What is needed: Make an exact copy of all the entries below, with the pictures left out.

Structured diff data:

----------

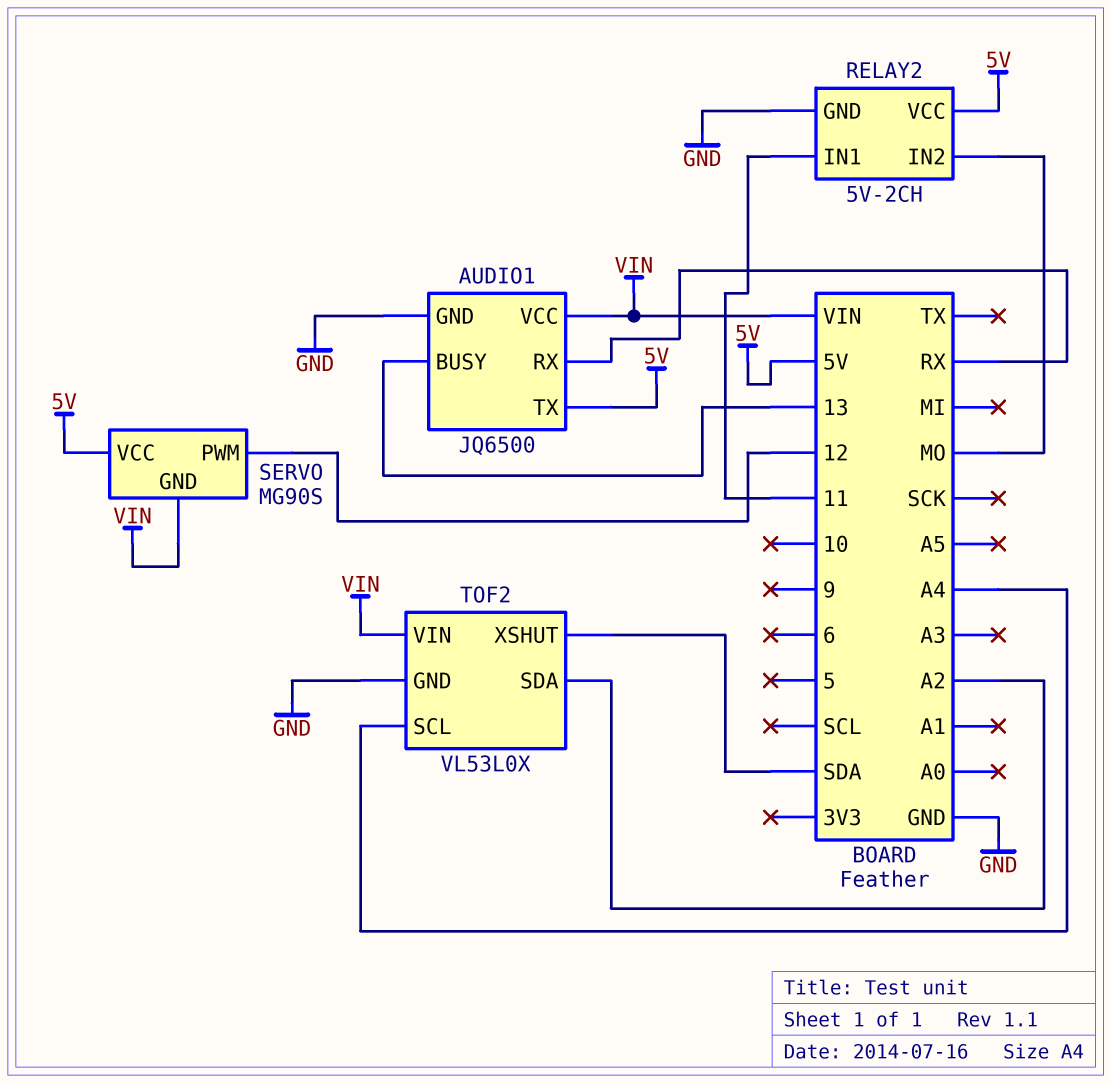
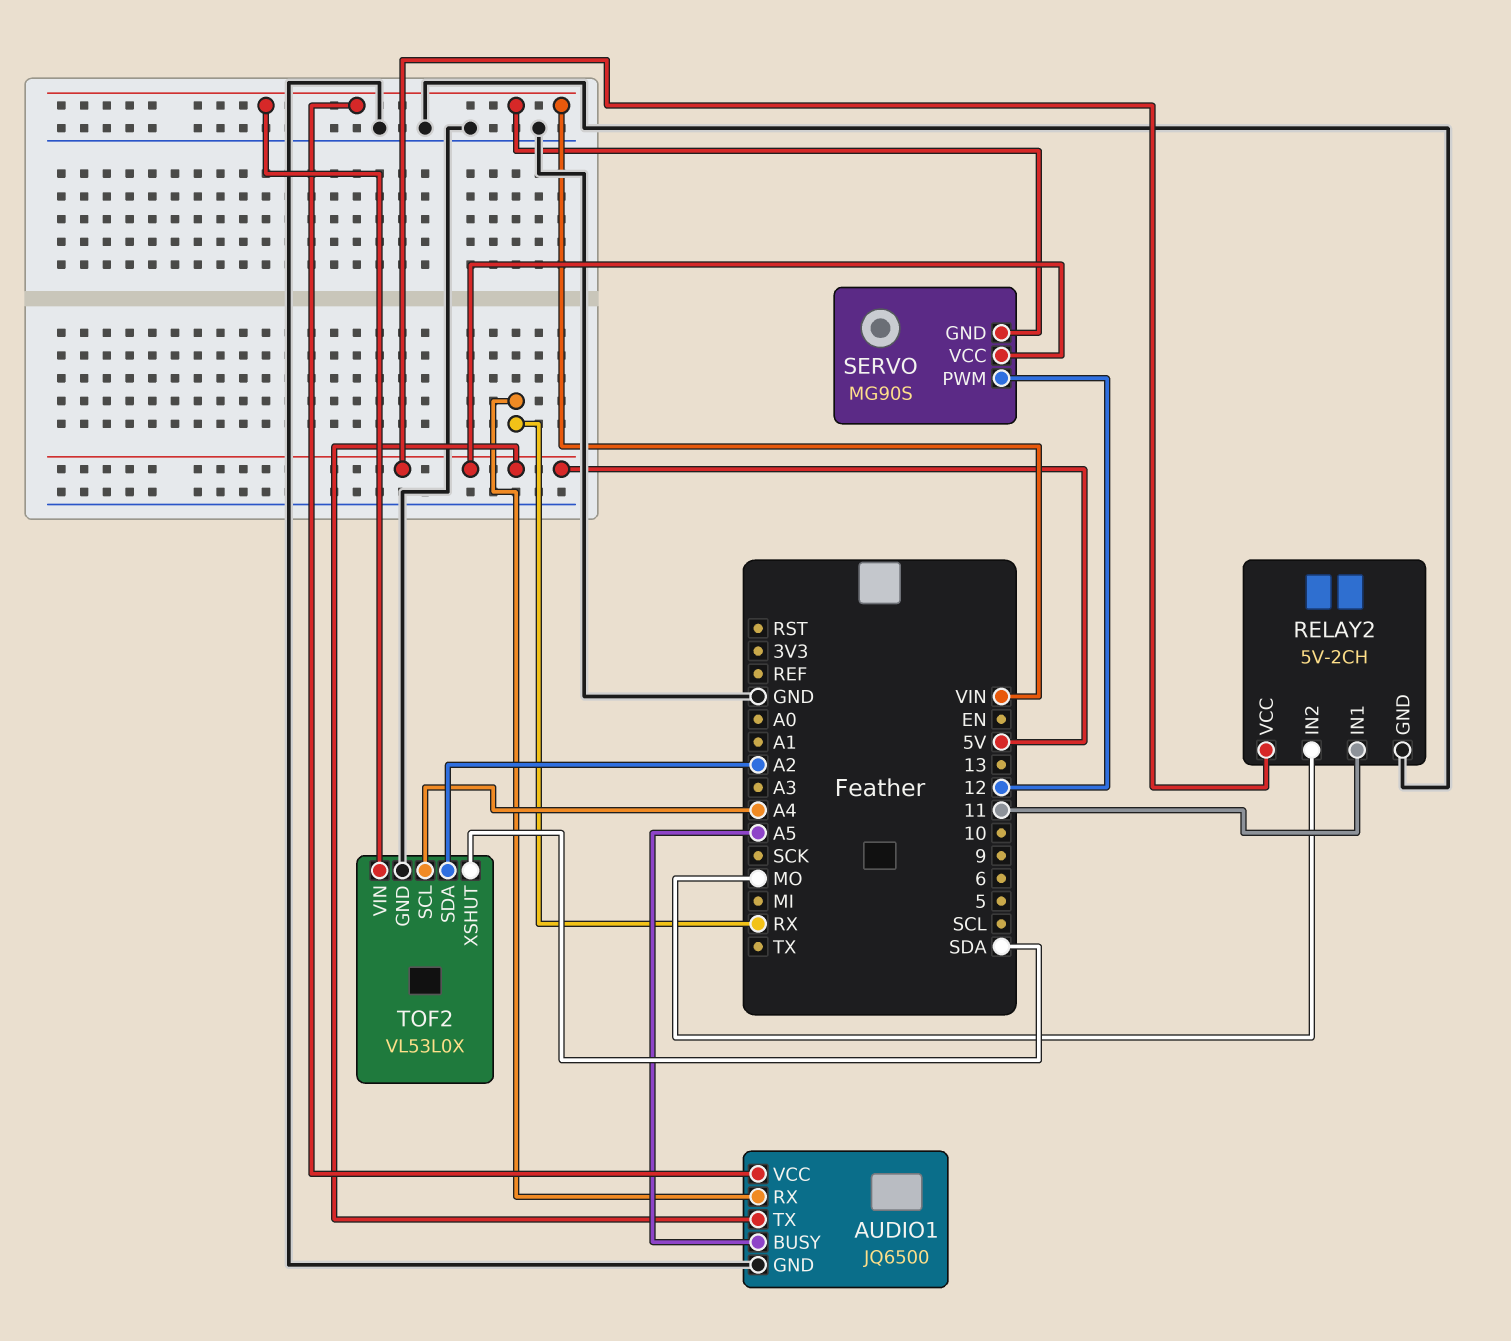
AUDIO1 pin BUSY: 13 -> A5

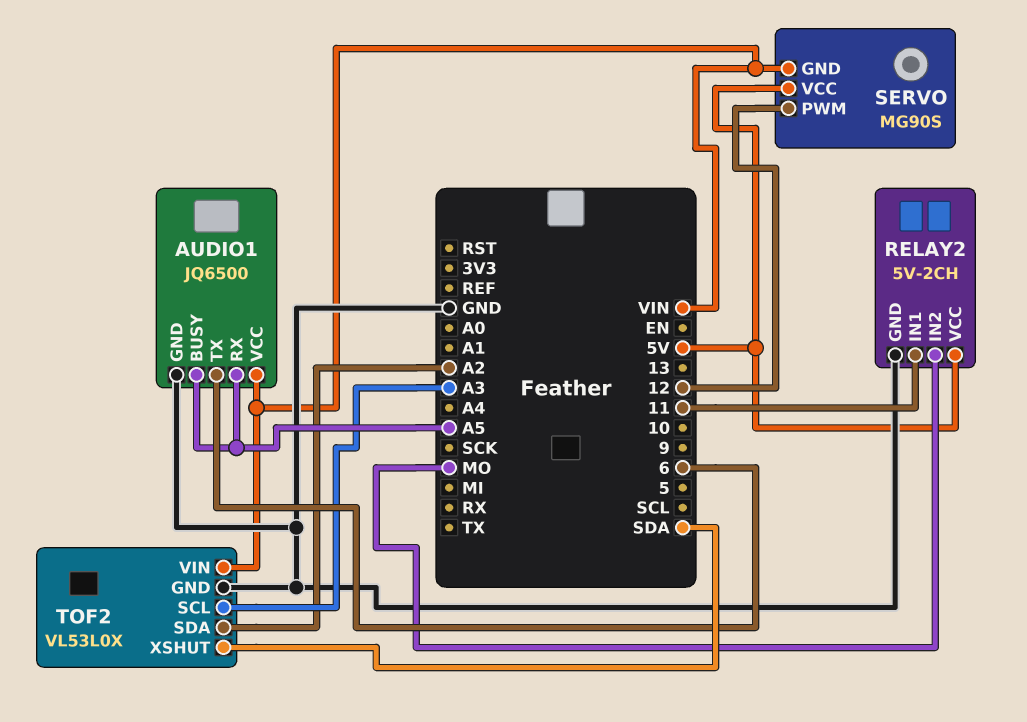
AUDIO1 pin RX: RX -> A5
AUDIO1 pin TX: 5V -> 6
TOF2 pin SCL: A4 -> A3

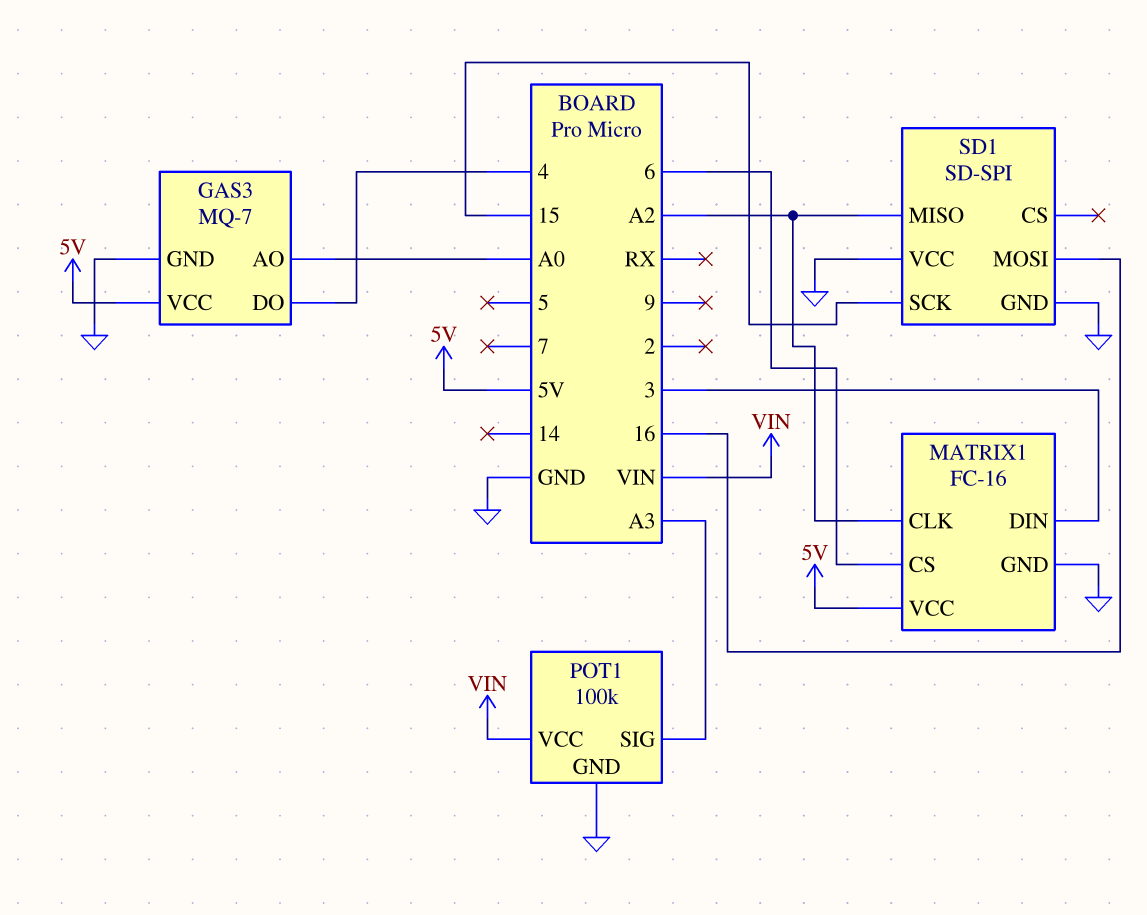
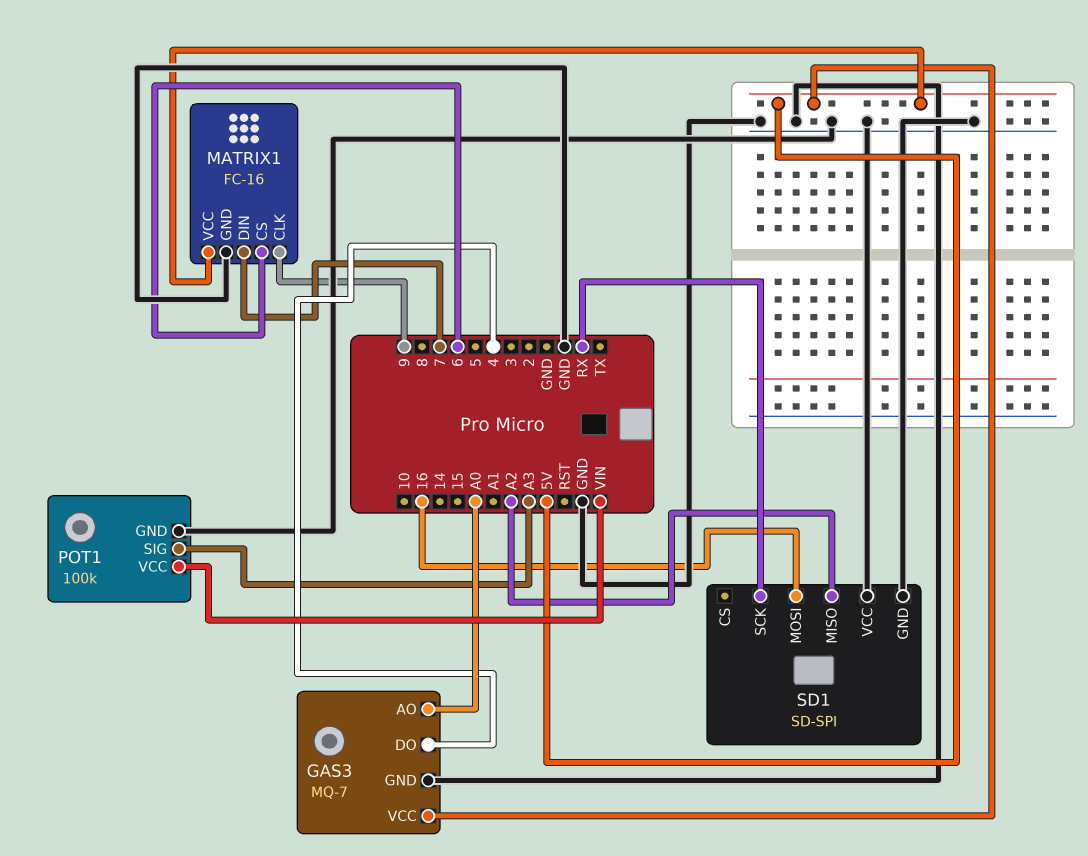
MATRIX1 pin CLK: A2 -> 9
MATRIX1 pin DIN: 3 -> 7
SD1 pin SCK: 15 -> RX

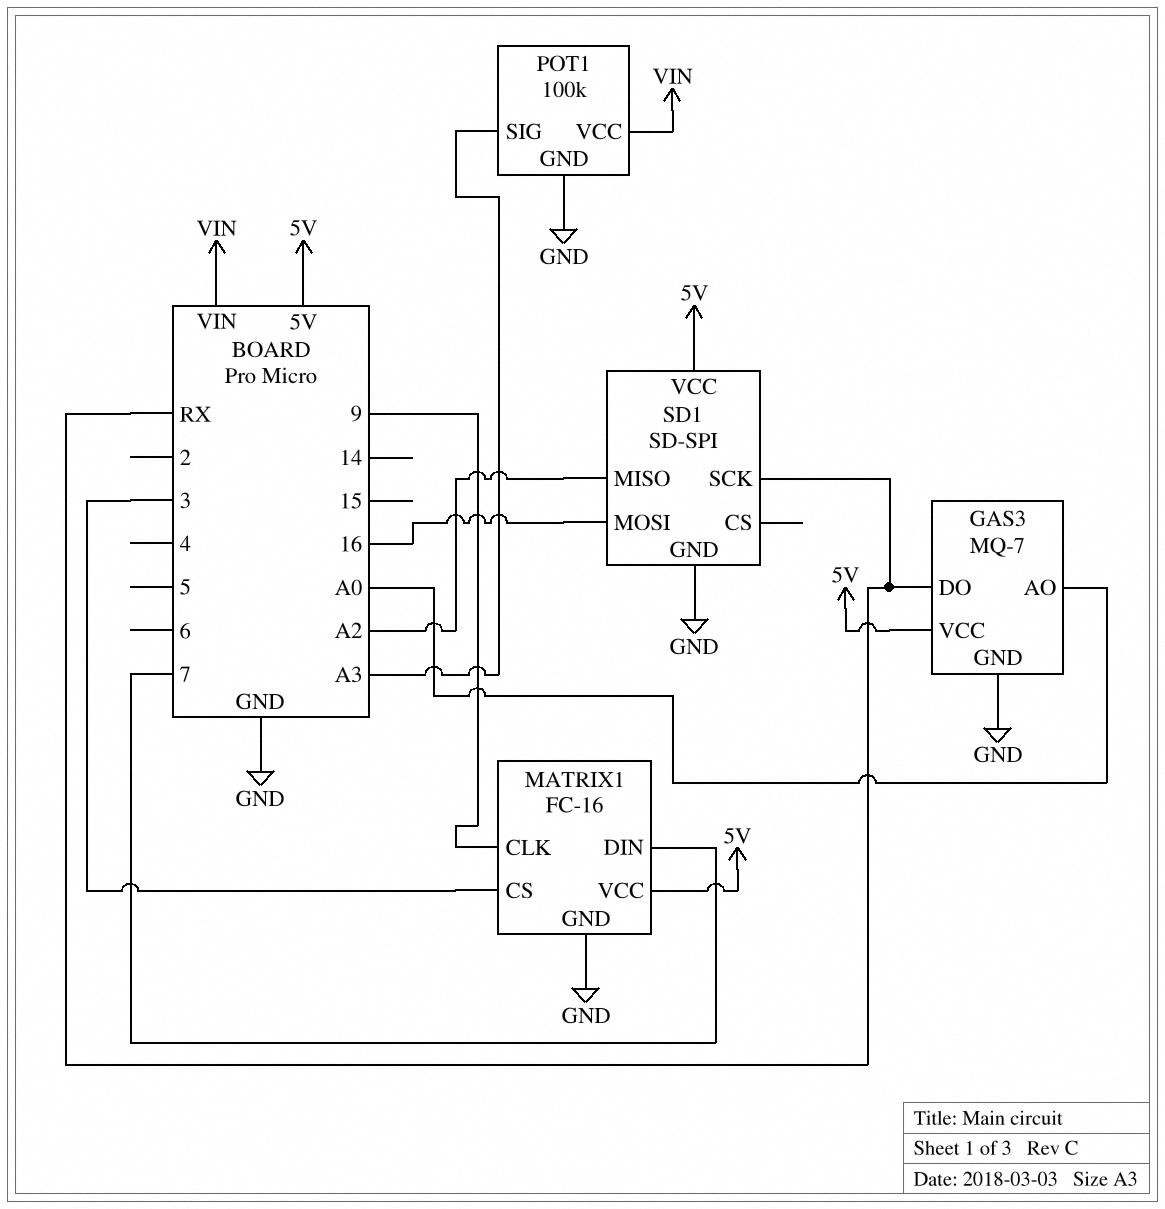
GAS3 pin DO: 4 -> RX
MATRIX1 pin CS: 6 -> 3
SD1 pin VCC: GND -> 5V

----------

Exercise response:
AUDIO1 pin BUSY: 13 -> A5

AUDIO1 pin RX: RX -> A5
AUDIO1 pin TX: 5V -> 6
TOF2 pin SCL: A4 -> A3

MATRIX1 pin CLK: A2 -> 9
MATRIX1 pin DIN: 3 -> 7
SD1 pin SCK: 15 -> RX

GAS3 pin DO: 4 -> RX
MATRIX1 pin CS: 6 -> 3
SD1 pin VCC: GND -> 5V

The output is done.